Could you set down exactly the lines of the data below, starting at the one that holds "BT3: 3V (plus" and ending at the one that holds "R8: 5.6k (+9V, GND) -> 5.6k (+9V, RESET)", both included, and only those?

Provided entries ::
********

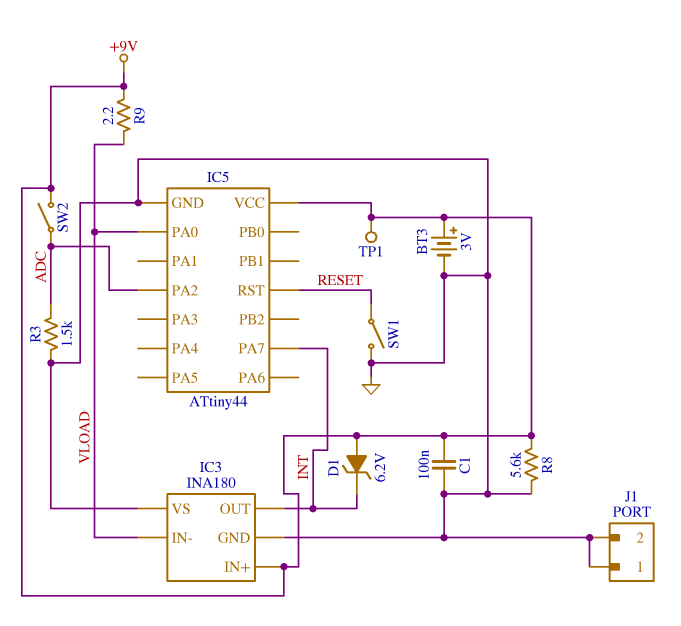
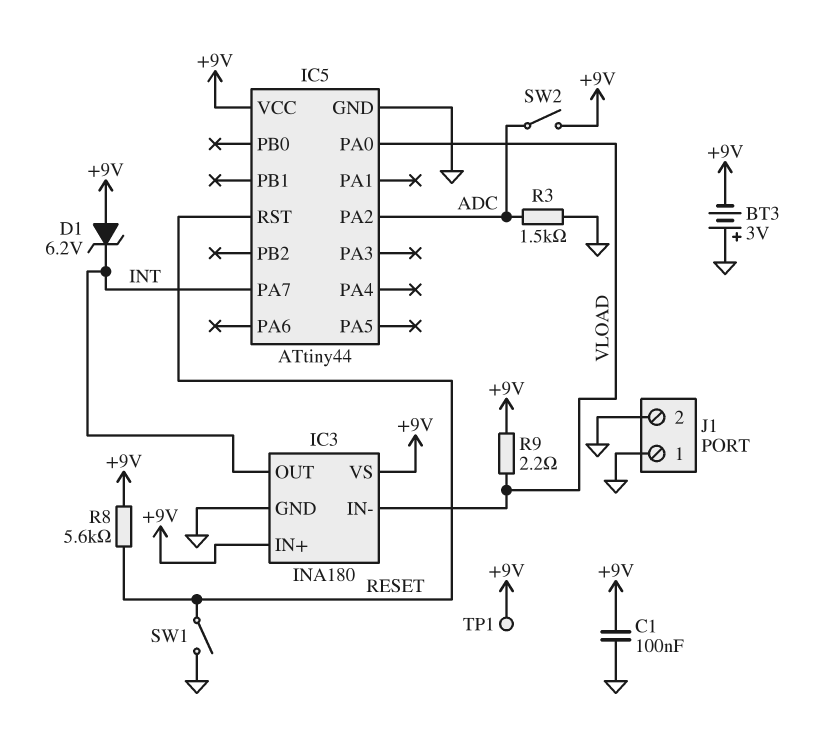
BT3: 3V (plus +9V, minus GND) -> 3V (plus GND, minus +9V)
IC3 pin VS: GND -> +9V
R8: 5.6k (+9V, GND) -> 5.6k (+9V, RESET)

********

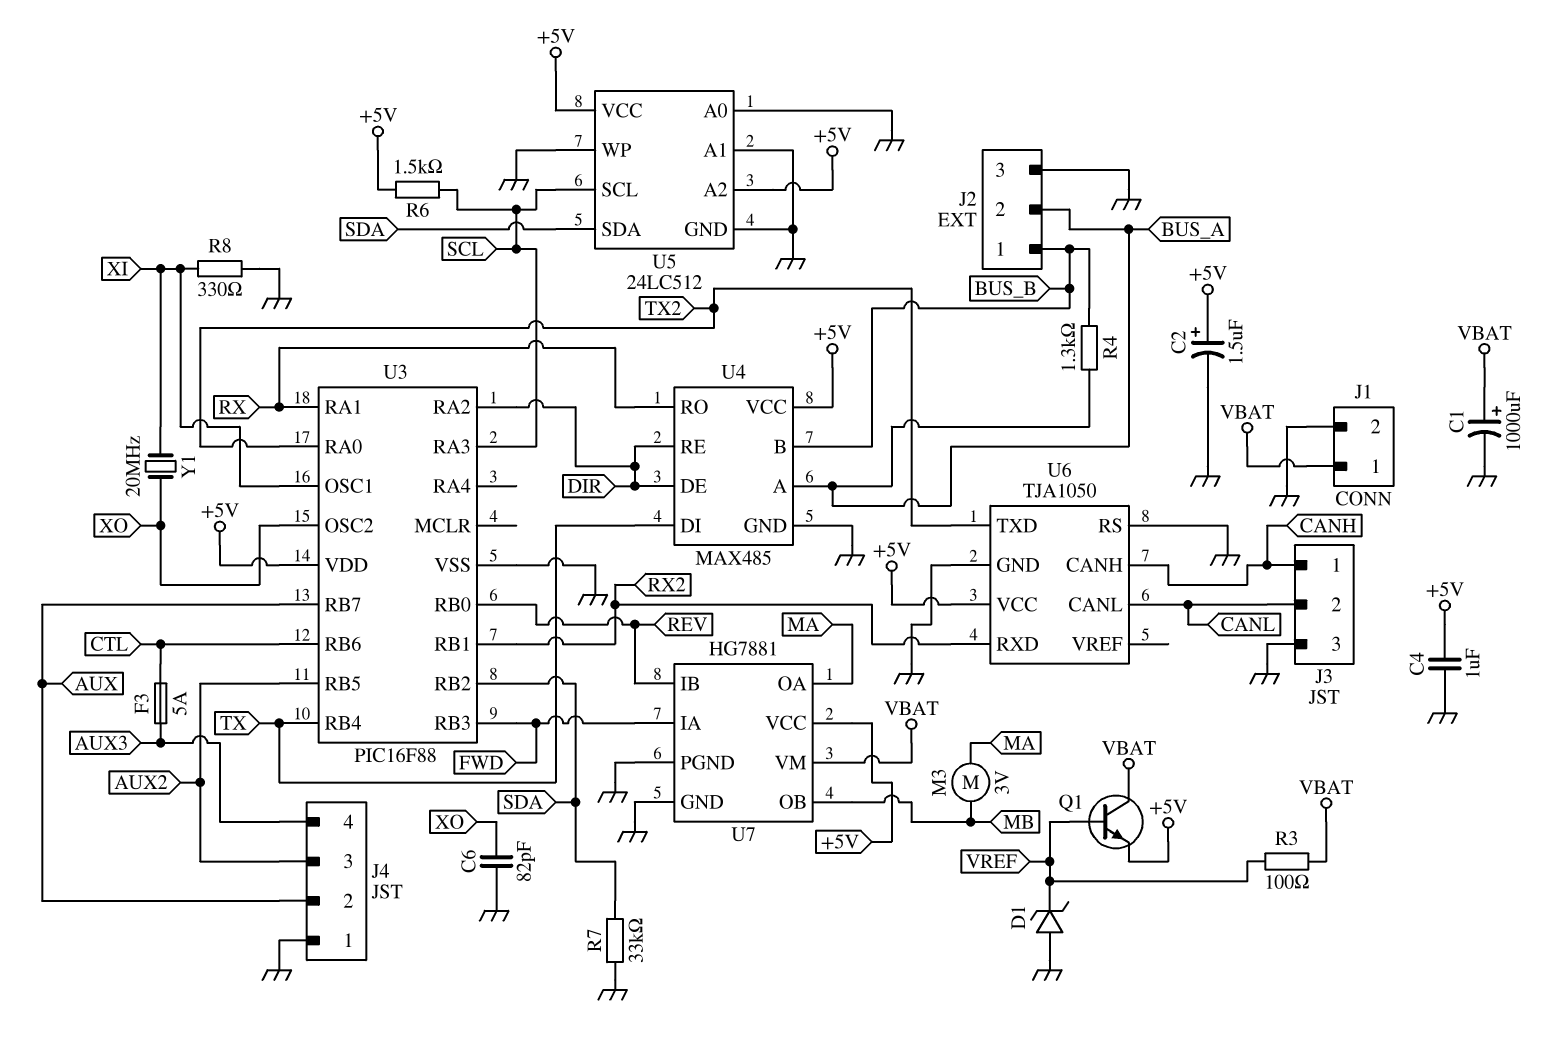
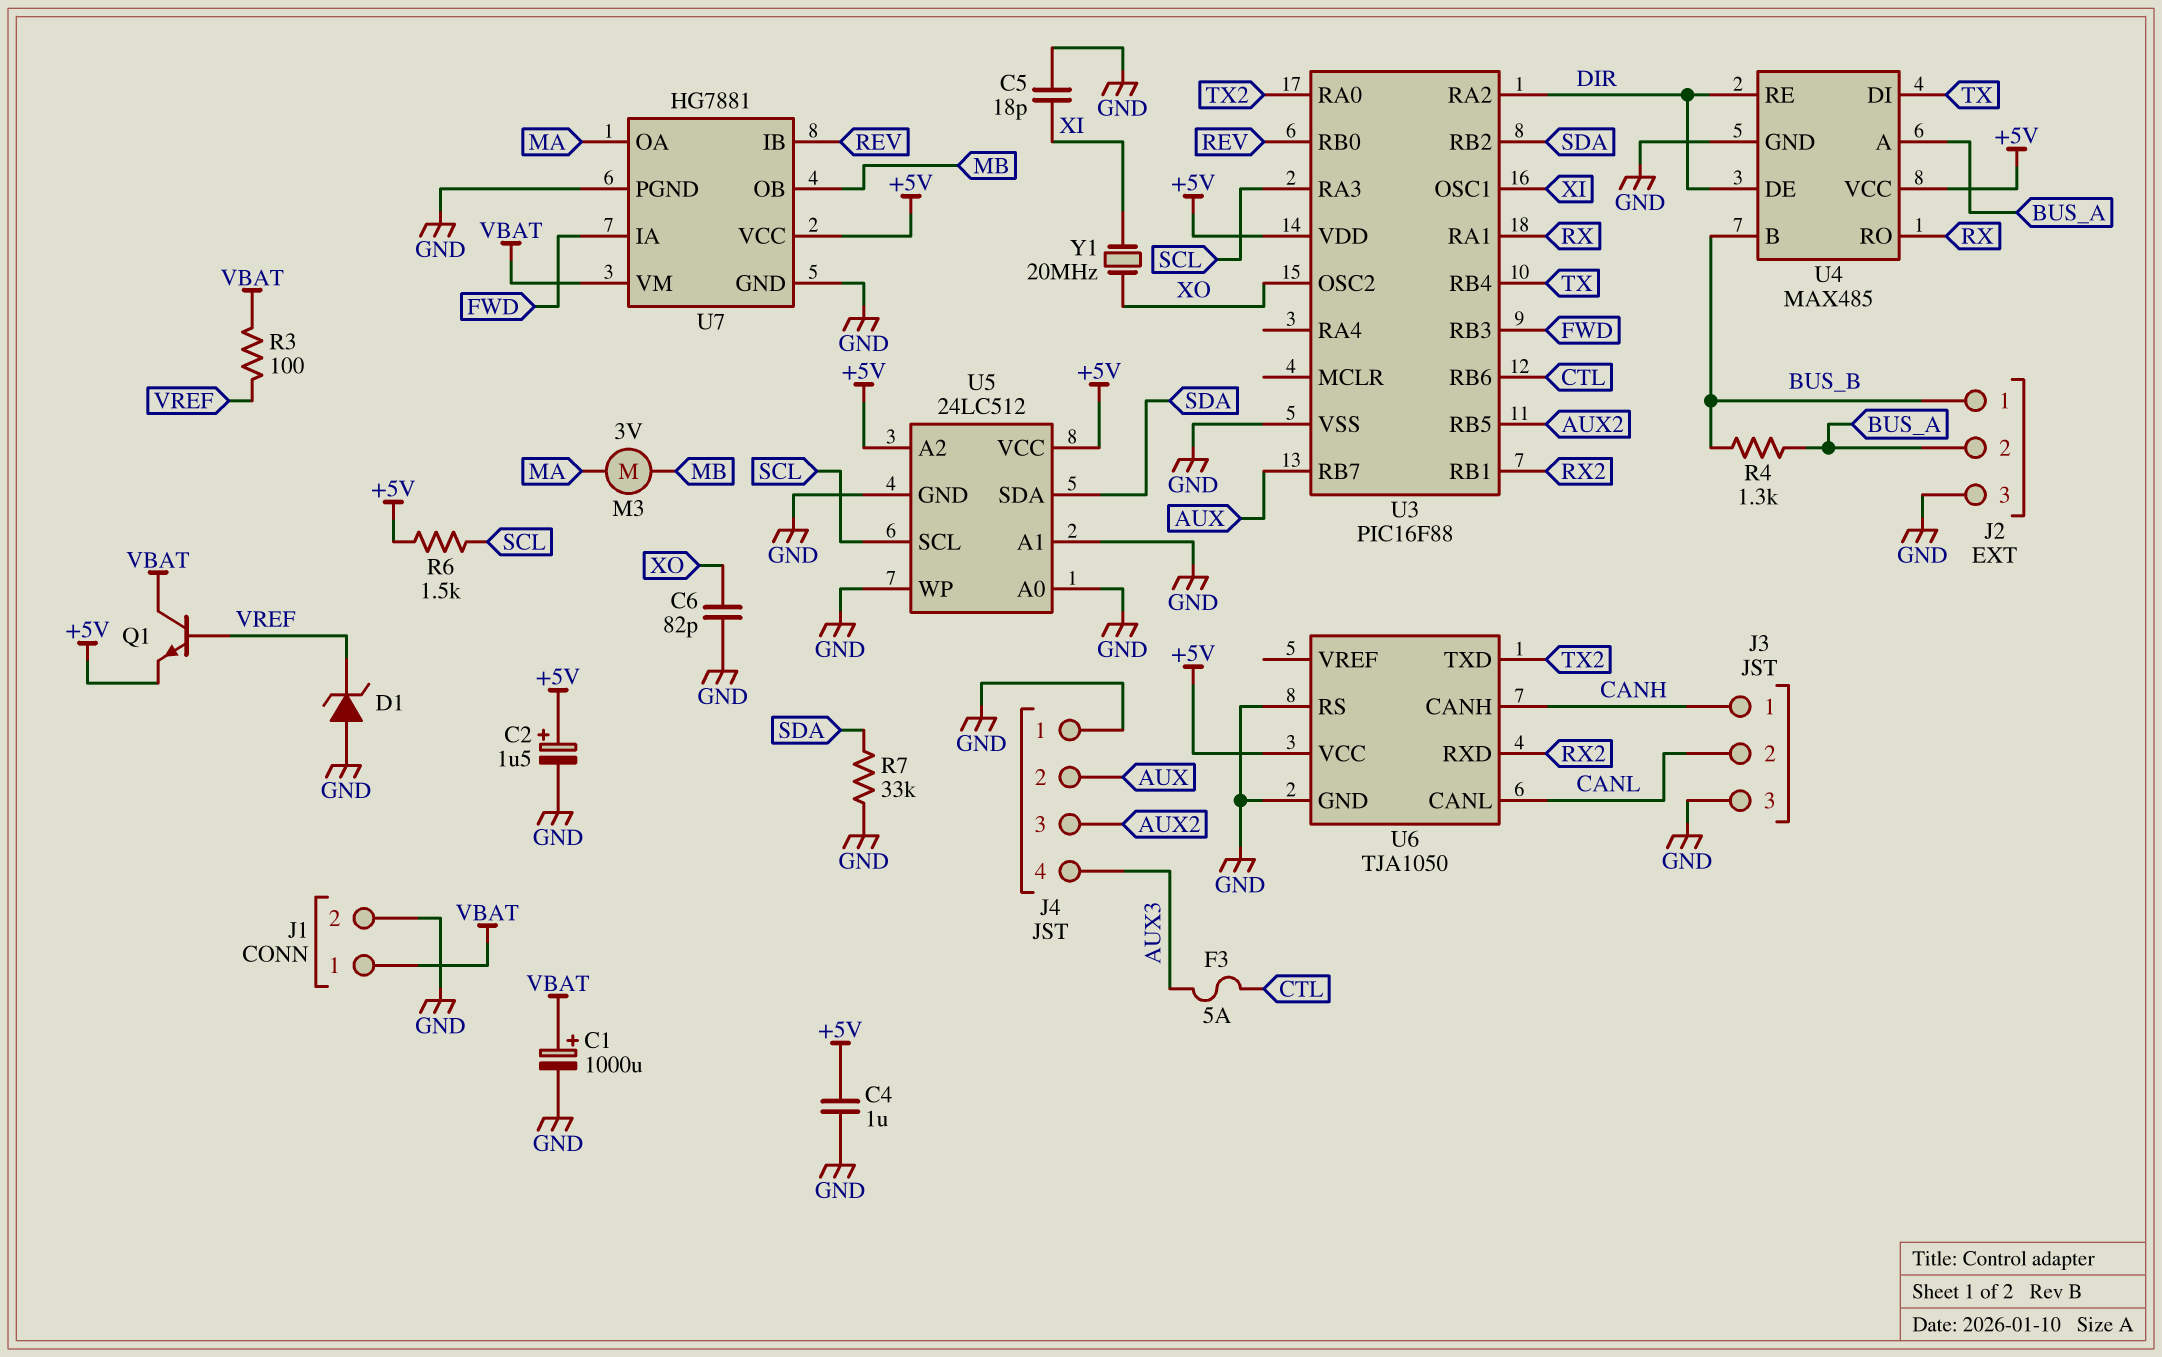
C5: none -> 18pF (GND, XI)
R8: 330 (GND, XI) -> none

********

Written response ::
BT3: 3V (plus +9V, minus GND) -> 3V (plus GND, minus +9V)
IC3 pin VS: GND -> +9V
R8: 5.6k (+9V, GND) -> 5.6k (+9V, RESET)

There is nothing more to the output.